Below is a listing. Return the lines from the one that contains "none -> black brick A8 level 2" to the one that contains "brown brick I6 level 2 -> none", both ends included, verbatim and with no pictures.

####

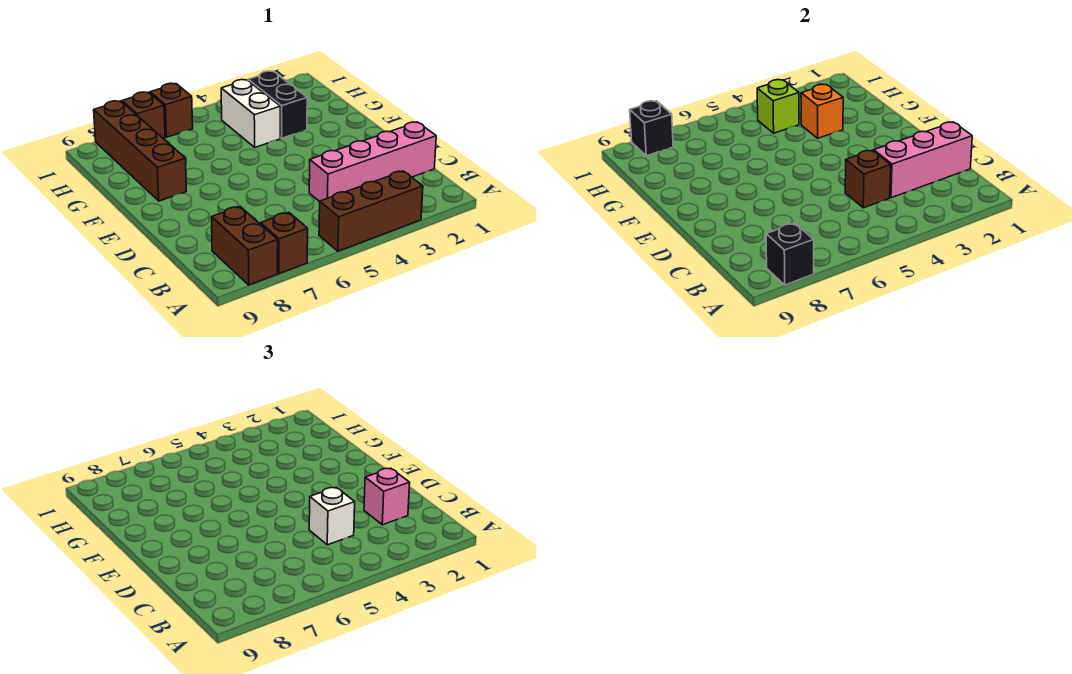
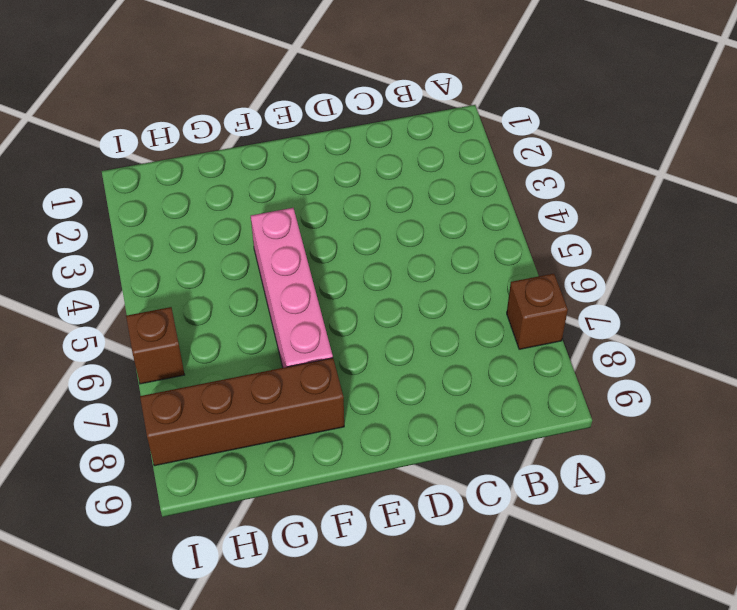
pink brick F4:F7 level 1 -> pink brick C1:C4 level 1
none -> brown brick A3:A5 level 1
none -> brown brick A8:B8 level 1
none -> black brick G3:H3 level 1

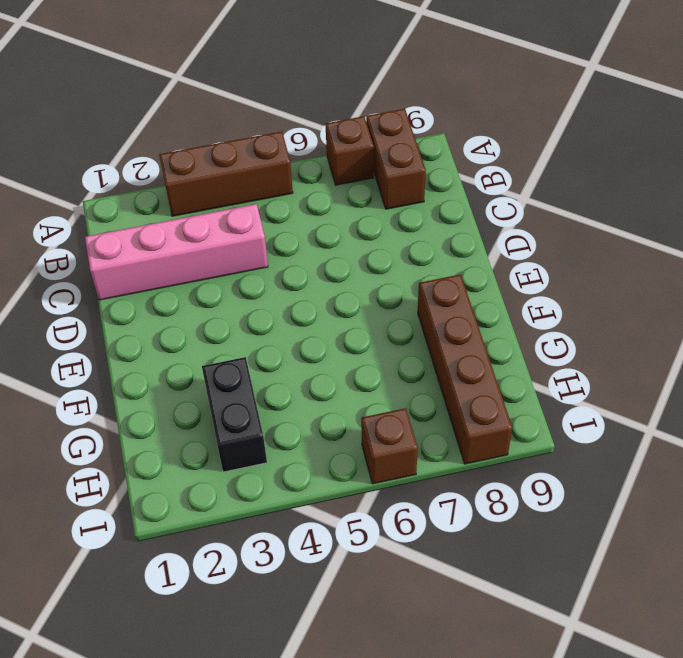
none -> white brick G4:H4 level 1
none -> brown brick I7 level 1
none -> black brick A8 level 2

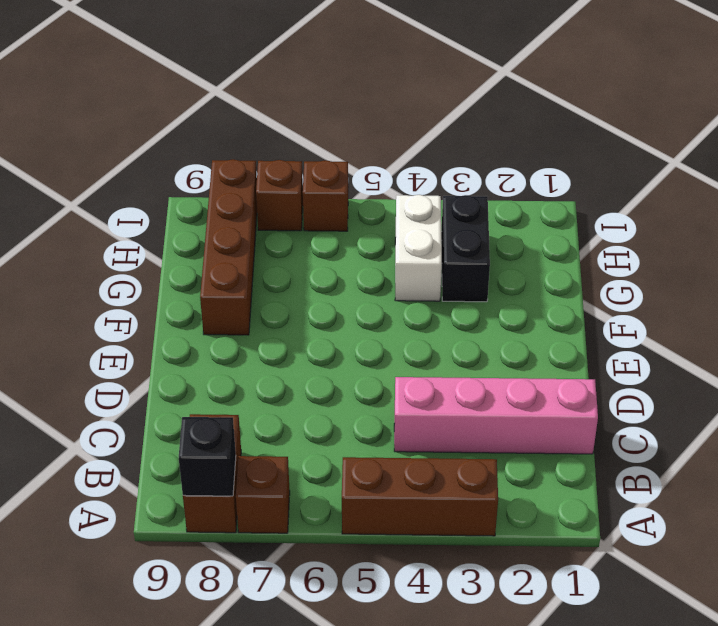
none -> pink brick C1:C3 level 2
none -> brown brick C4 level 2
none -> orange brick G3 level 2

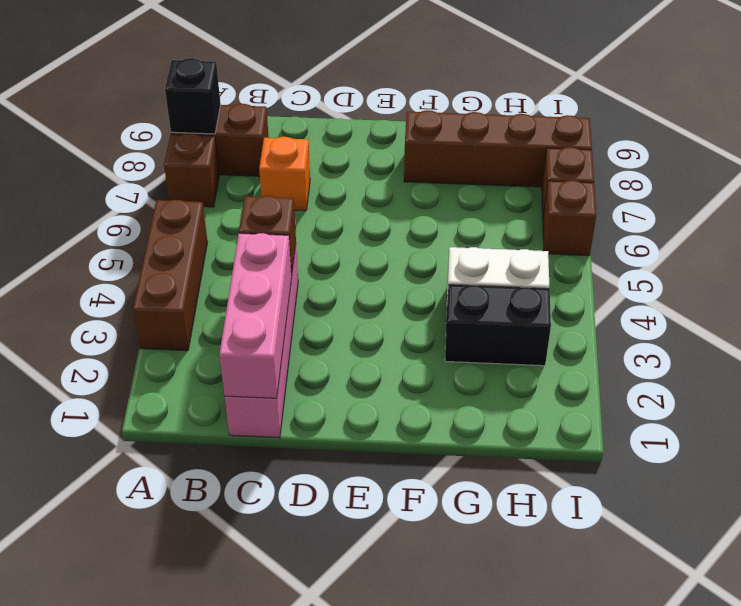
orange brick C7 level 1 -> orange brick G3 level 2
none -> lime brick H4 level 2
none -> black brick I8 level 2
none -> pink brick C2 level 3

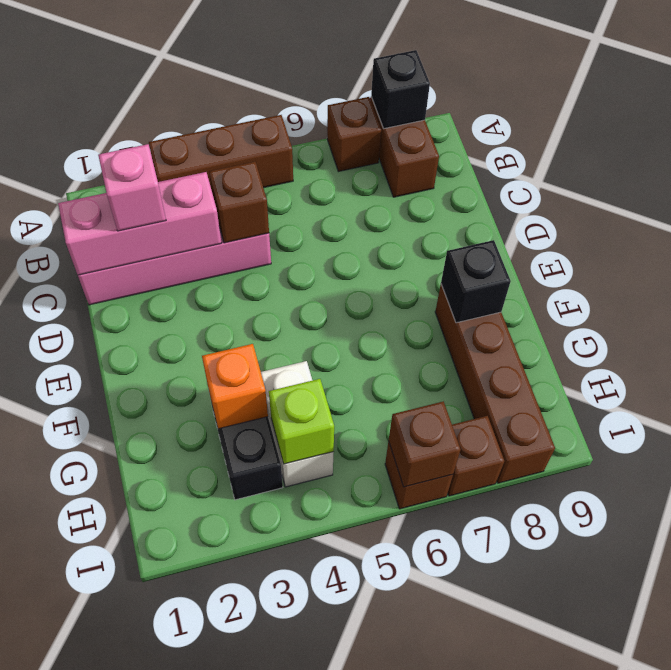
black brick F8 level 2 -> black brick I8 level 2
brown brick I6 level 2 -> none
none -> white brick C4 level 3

####

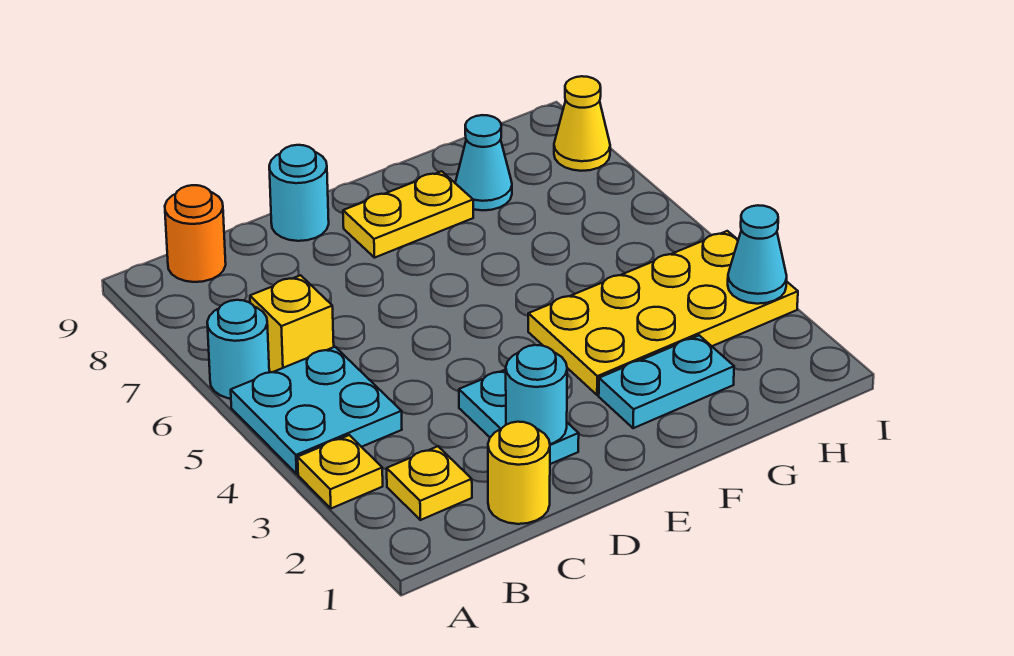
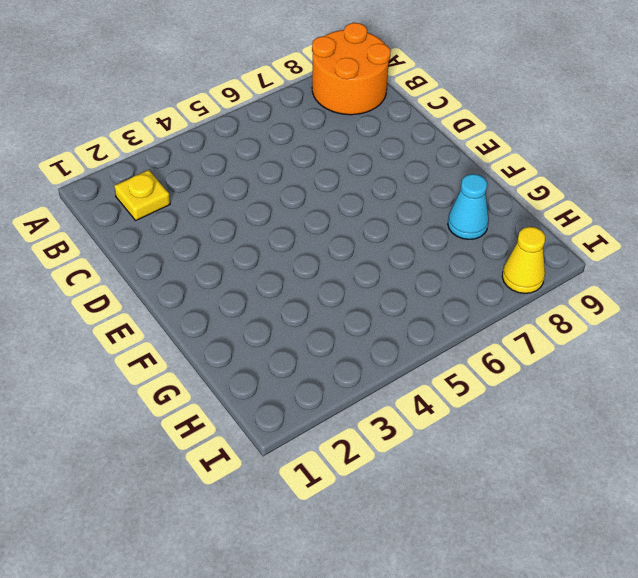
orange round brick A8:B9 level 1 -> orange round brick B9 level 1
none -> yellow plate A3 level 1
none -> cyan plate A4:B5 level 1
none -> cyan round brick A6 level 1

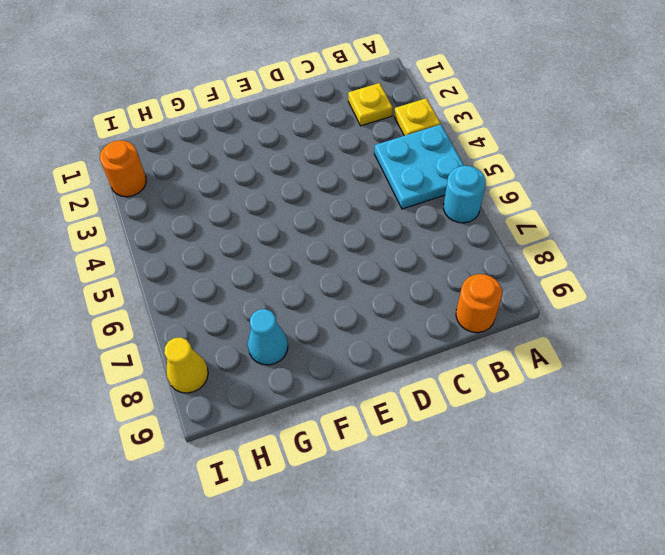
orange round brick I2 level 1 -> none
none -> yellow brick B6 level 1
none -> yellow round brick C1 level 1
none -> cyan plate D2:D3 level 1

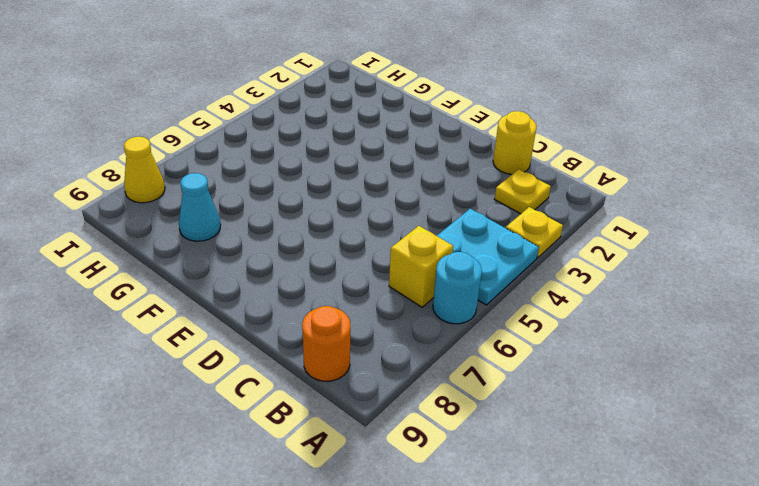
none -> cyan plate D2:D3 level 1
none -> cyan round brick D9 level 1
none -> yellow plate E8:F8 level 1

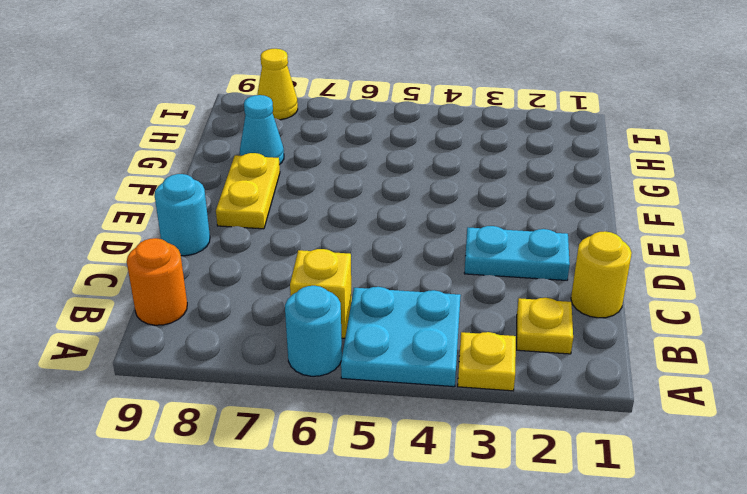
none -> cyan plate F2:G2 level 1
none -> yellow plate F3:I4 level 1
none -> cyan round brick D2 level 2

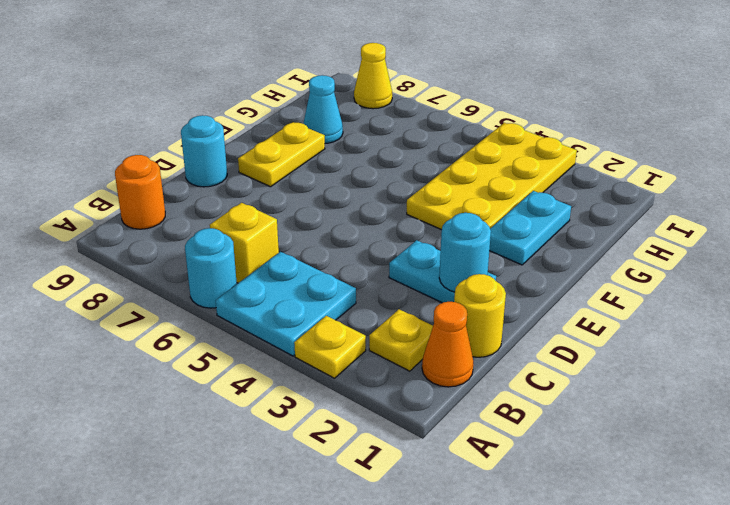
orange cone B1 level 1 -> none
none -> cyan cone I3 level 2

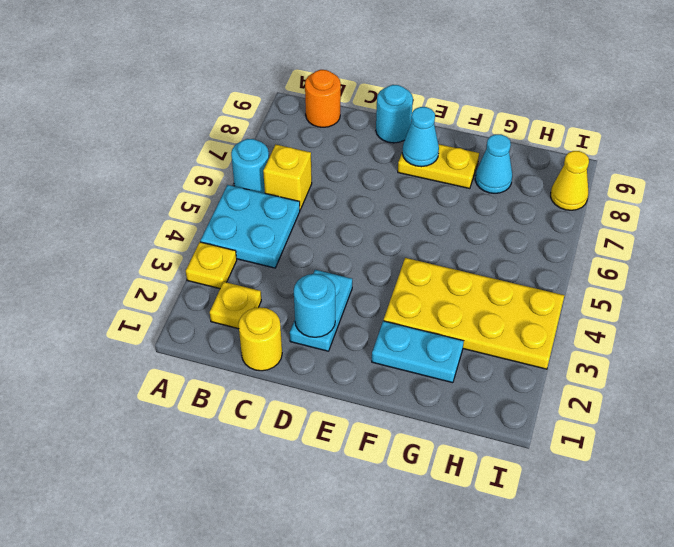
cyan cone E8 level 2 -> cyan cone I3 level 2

####

## YOUR SOLUTION:
none -> black brick A8 level 2

none -> pink brick C1:C3 level 2
none -> brown brick C4 level 2
none -> orange brick G3 level 2

orange brick C7 level 1 -> orange brick G3 level 2
none -> lime brick H4 level 2
none -> black brick I8 level 2
none -> pink brick C2 level 3

black brick F8 level 2 -> black brick I8 level 2
brown brick I6 level 2 -> none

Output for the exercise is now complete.